### WHAT YOU WILL DO
Copy all lines holding the word "purple" from the entries.

(Scene difference descriptions)
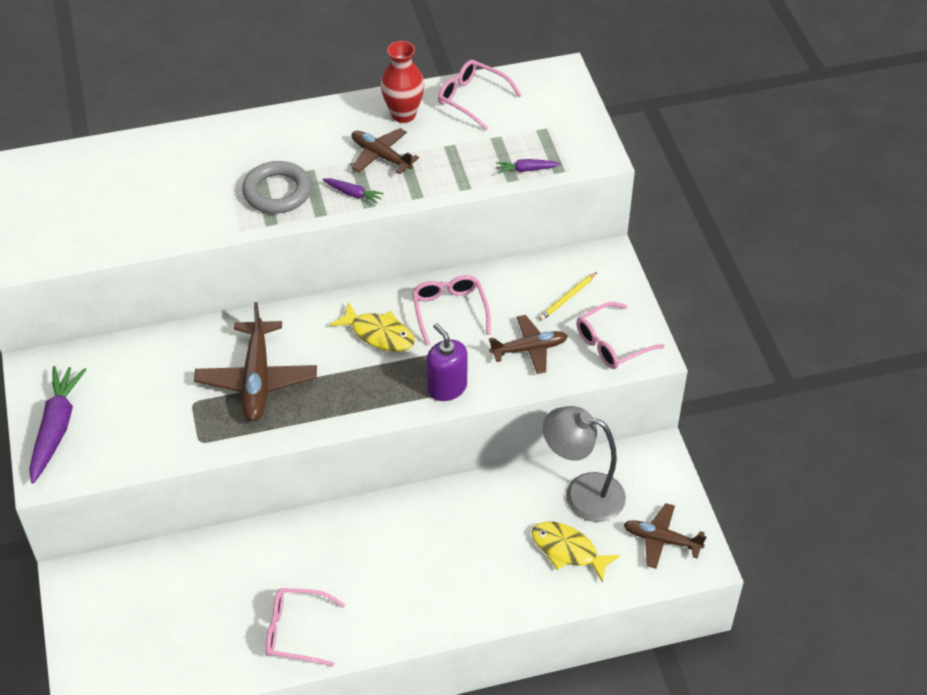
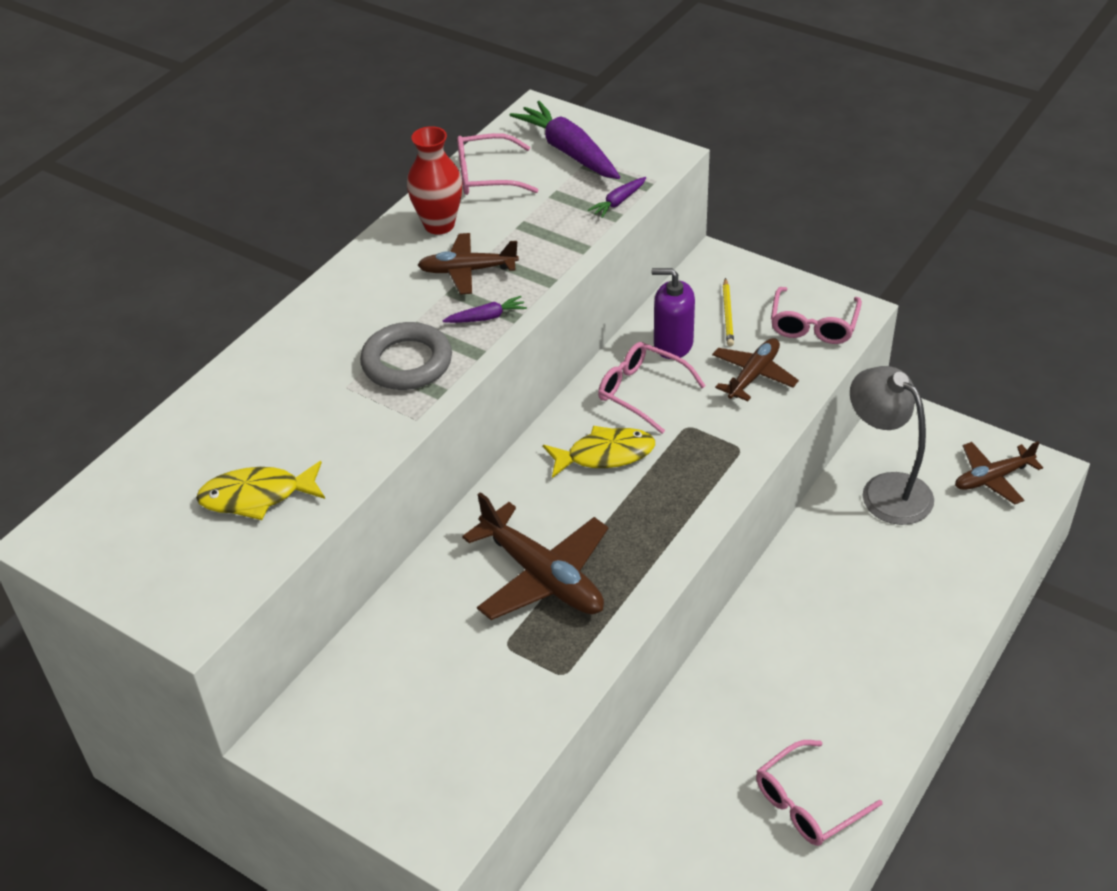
camera: 40 degrees left, 5 degrees down
(56, 428) = (390, 780): purple carrot -> purple carrot (569, 151)
(447, 387) = (728, 455): purple soap dispenser -> purple soap dispenser (673, 344)
(568, 550) = (936, 543): yellow fish -> yellow fish (257, 496)
(582, 494) = (885, 489): grey lamp -> grey lamp turned 75 degrees clockwise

### EXERCISE OUTPUT
(56, 428) = (390, 780): purple carrot -> purple carrot (569, 151)
(447, 387) = (728, 455): purple soap dispenser -> purple soap dispenser (673, 344)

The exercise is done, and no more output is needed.